BEGIN INPUT MATERIAL

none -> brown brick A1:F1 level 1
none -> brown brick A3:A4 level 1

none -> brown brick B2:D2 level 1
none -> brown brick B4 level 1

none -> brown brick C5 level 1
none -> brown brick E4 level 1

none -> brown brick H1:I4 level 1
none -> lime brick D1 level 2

END INPUT MATERIAL
BEGIN INPUT MATERIAL

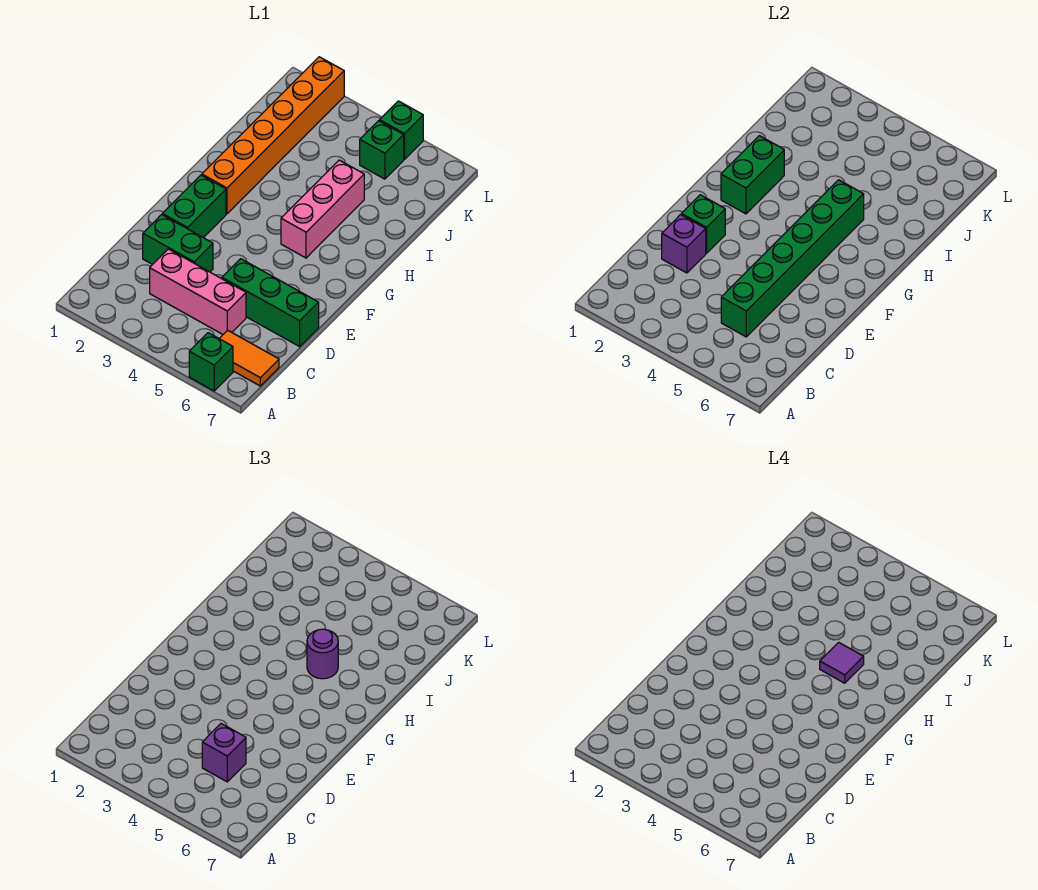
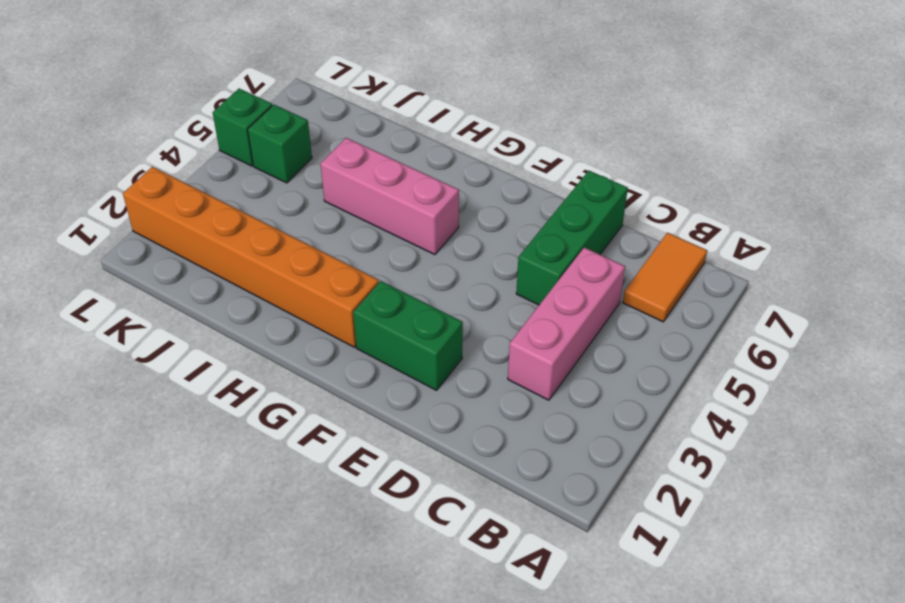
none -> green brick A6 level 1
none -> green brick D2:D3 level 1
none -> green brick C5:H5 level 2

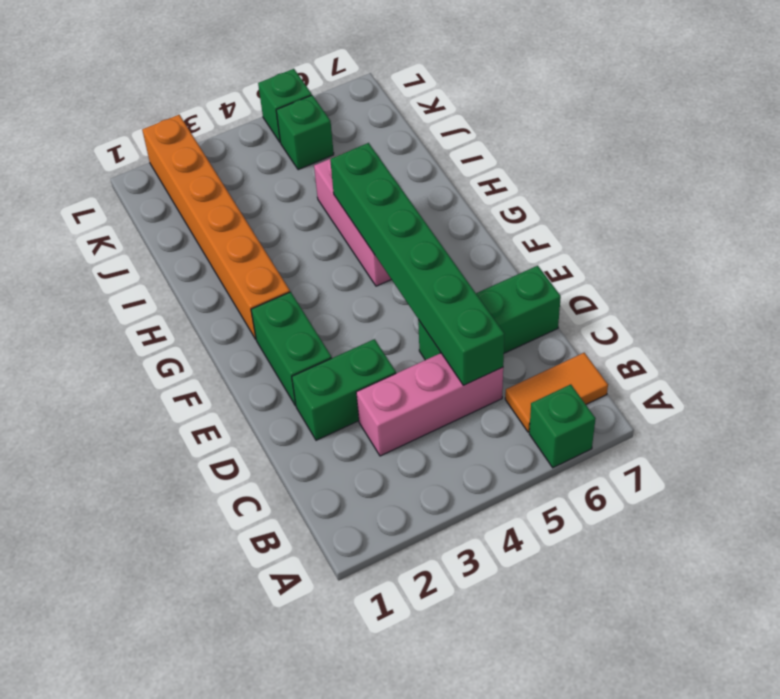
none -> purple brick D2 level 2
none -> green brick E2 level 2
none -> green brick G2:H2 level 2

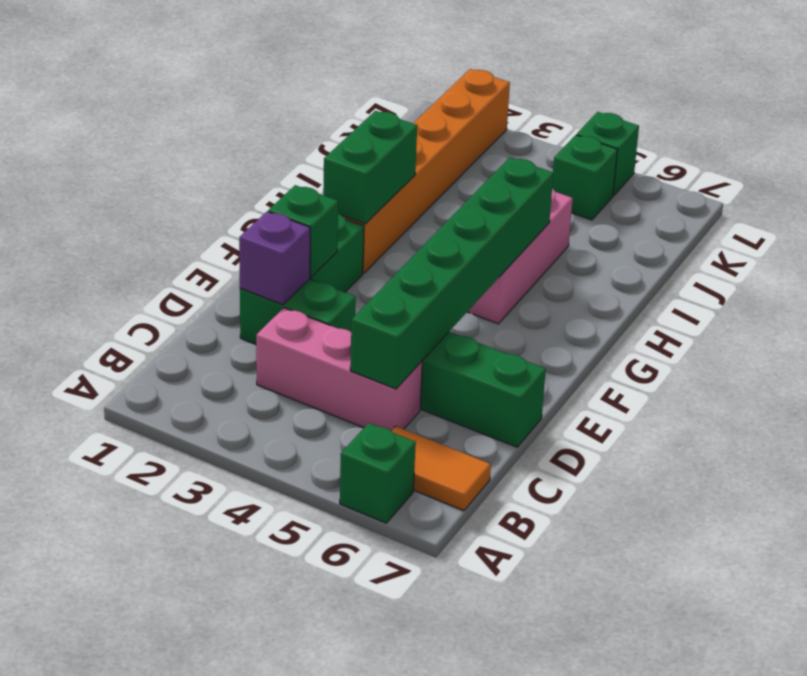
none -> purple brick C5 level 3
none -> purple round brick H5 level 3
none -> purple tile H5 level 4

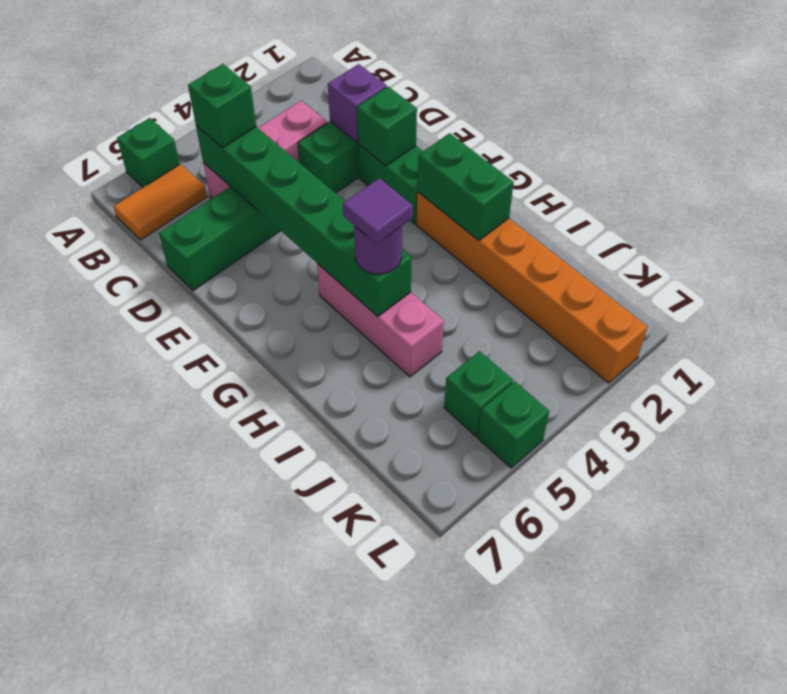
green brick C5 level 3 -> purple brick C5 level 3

END INPUT MATERIAL

• _YOUR OBJECTIVE_
Look above for the line with "none -> green brick D2:D3 level 1" and the line with "green brick C5 level". Give again exactly those two lines and all lines between them, pictures excluded.

• _EXERCISE OUTPUT_
none -> green brick D2:D3 level 1
none -> green brick C5:H5 level 2

none -> purple brick D2 level 2
none -> green brick E2 level 2
none -> green brick G2:H2 level 2

none -> purple brick C5 level 3
none -> purple round brick H5 level 3
none -> purple tile H5 level 4

green brick C5 level 3 -> purple brick C5 level 3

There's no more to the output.